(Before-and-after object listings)
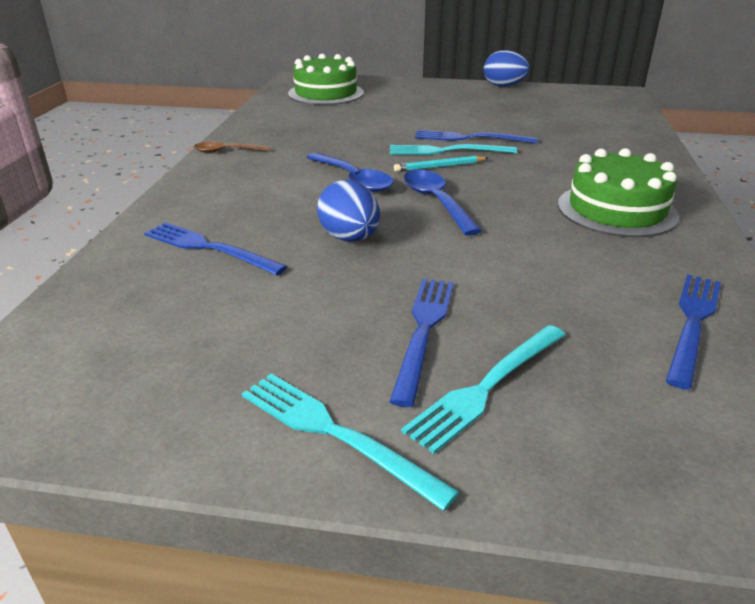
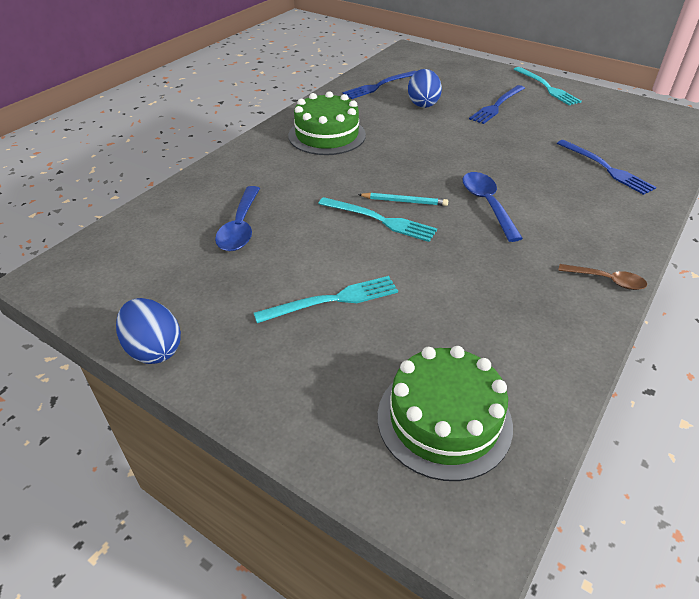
camera: 155 degrees left, 10 degrees up
(350, 238) = (512, 155): blue egg -> blue egg (423, 104)
(436, 202) = (437, 168): blue spoon -> blue spoon (240, 227)
(470, 138) = (339, 233): blue fork -> none
(487, 387) = (484, 87): turquoise fork -> turquoise fork (332, 300)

— Problem —
Search the data for the word "blue" and copy each line where it appears.

— Answer to this task —
(350, 238) = (512, 155): blue egg -> blue egg (423, 104)
(436, 202) = (437, 168): blue spoon -> blue spoon (240, 227)
(470, 138) = (339, 233): blue fork -> none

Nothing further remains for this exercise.